▸ **To do**:
Please express the lines from the start of the items up to and including the line with "(E) brown plush" as a JSON list of strings, one string per line, skipping blank lines and leaving out the pictures.

▸ **Supplied entries**:
>> START
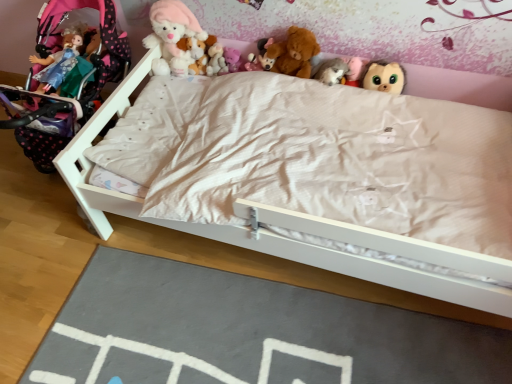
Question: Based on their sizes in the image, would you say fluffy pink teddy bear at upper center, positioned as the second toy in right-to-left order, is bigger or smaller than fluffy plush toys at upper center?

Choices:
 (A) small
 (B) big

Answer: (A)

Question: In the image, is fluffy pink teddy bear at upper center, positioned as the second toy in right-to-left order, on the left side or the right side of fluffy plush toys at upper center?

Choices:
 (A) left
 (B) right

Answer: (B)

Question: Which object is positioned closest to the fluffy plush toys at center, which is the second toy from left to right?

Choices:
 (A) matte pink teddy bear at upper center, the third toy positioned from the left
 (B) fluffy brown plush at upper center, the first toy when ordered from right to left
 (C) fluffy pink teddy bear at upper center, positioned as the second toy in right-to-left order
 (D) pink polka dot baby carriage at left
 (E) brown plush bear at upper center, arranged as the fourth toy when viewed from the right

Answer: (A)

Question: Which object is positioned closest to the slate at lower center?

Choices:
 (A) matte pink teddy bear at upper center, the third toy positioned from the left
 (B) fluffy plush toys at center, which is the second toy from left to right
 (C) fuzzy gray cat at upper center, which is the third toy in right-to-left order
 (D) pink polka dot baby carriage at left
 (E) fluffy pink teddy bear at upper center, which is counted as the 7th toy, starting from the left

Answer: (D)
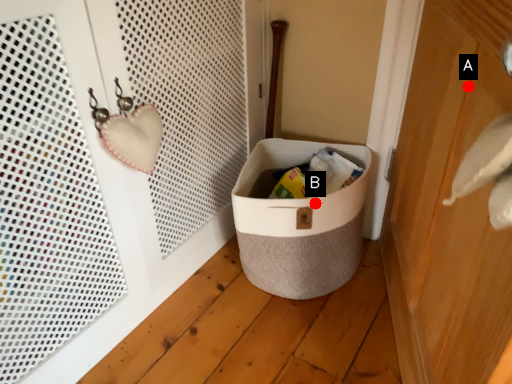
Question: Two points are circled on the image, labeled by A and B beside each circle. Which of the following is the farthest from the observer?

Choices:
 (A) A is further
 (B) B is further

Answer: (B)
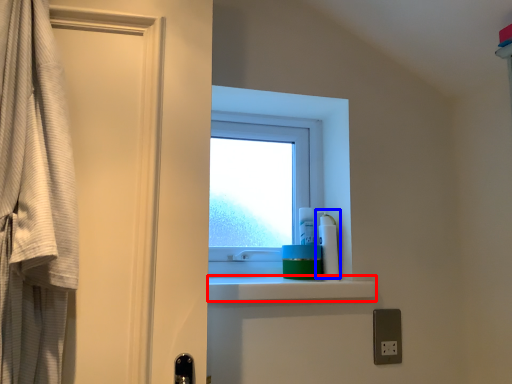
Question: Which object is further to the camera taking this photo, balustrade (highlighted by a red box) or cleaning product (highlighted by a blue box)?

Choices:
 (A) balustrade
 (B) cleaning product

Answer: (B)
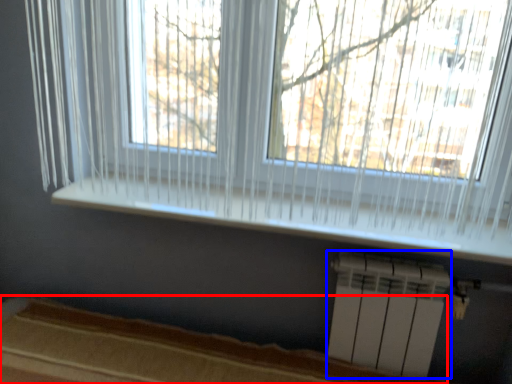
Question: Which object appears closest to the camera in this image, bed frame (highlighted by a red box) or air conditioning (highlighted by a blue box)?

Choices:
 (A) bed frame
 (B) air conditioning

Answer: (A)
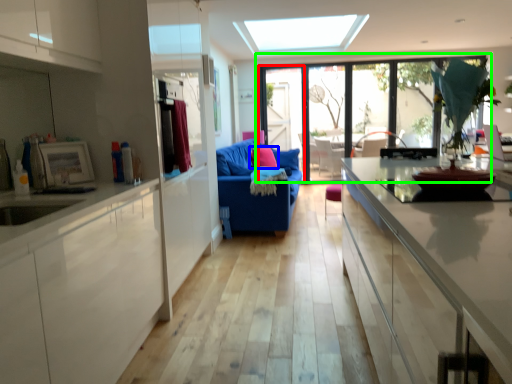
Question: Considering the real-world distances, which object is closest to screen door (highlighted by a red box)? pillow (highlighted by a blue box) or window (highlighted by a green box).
>> END
▸ **Written solution**:
[
  "Question: Based on their sizes in the image, would you say fluffy pink teddy bear at upper center, positioned as the second toy in right-to-left order, is bigger or smaller than fluffy plush toys at upper center?",
  "Choices:",
  " (A) small",
  " (B) big",
  "Answer: (A)",
  "Question: In the image, is fluffy pink teddy bear at upper center, positioned as the second toy in right-to-left order, on the left side or the right side of fluffy plush toys at upper center?",
  "Choices:",
  " (A) left",
  " (B) right",
  "Answer: (B)",
  "Question: Which object is positioned closest to the fluffy plush toys at center, which is the second toy from left to right?",
  "Choices:",
  " (A) matte pink teddy bear at upper center, the third toy positioned from the left",
  " (B) fluffy brown plush at upper center, the first toy when ordered from right to left",
  " (C) fluffy pink teddy bear at upper center, positioned as the second toy in right-to-left order",
  " (D) pink polka dot baby carriage at left",
  " (E) brown plush bear at upper center, arranged as the fourth toy when viewed from the right"
]